BEGIN

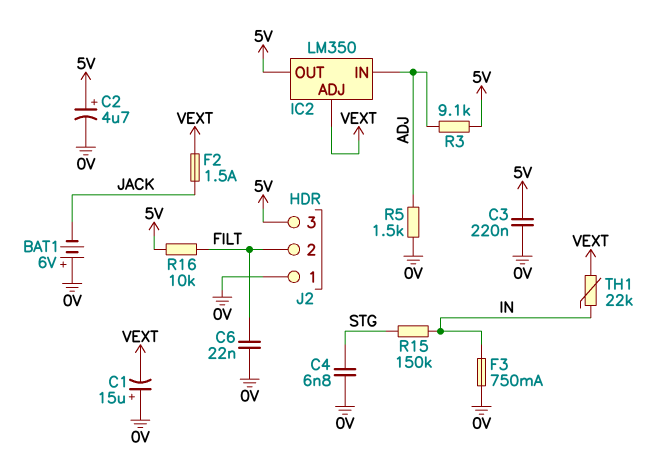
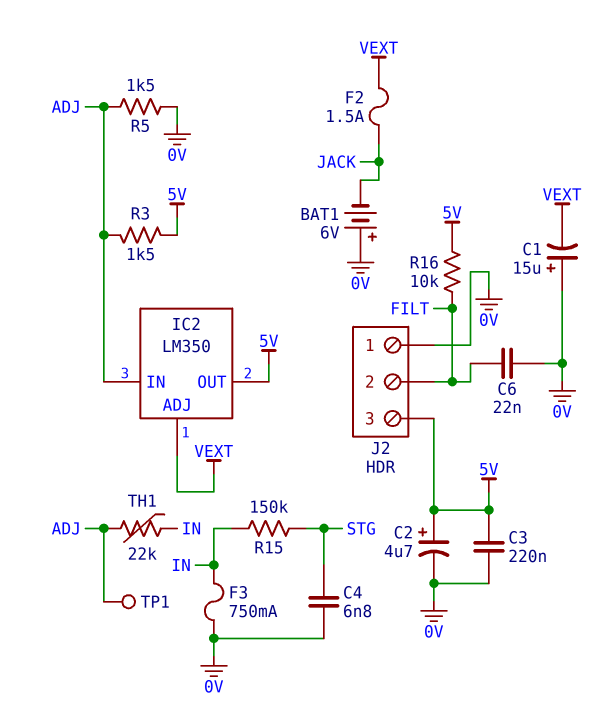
R3: 9.1k (5V, ADJ) -> 1.5k (5V, ADJ)
TH1: 22k (IN, VEXT) -> 22k (ADJ, IN)
TP1: none -> test point (ADJ)

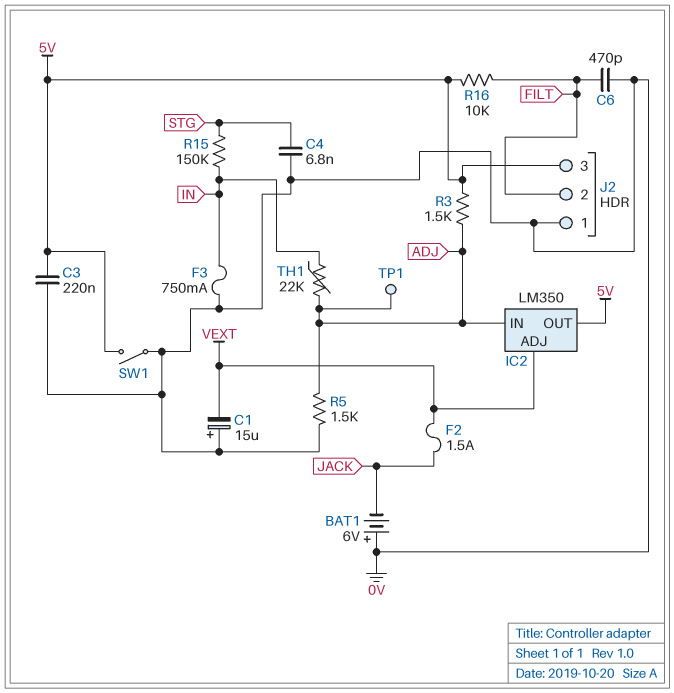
C2: 4.7uF (plus 5V, minus 0V) -> none
C6: 22nF (0V, FILT) -> 470pF (0V, FILT)
SW1: none -> switch (0V, 5V)

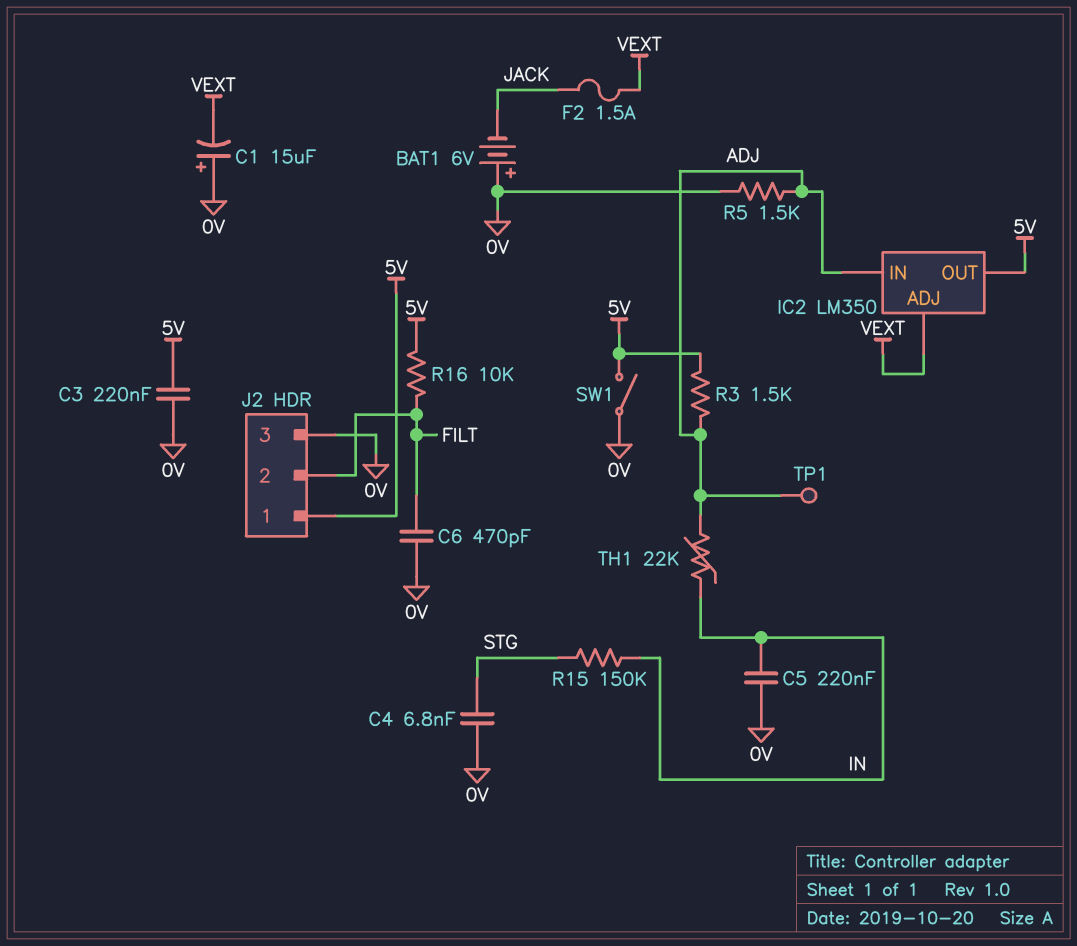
C5: none -> 220nF (0V, IN)
F3: 750mA (0V, IN) -> none
J2 pin 1: 0V -> 5V
J2 pin 3: 5V -> 0V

END

If an entry contains an image, skip the image and return the rest of the listing unchanged.

R3: 9.1k (5V, ADJ) -> 1.5k (5V, ADJ)
TH1: 22k (IN, VEXT) -> 22k (ADJ, IN)
TP1: none -> test point (ADJ)

C2: 4.7uF (plus 5V, minus 0V) -> none
C6: 22nF (0V, FILT) -> 470pF (0V, FILT)
SW1: none -> switch (0V, 5V)

C5: none -> 220nF (0V, IN)
F3: 750mA (0V, IN) -> none
J2 pin 1: 0V -> 5V
J2 pin 3: 5V -> 0V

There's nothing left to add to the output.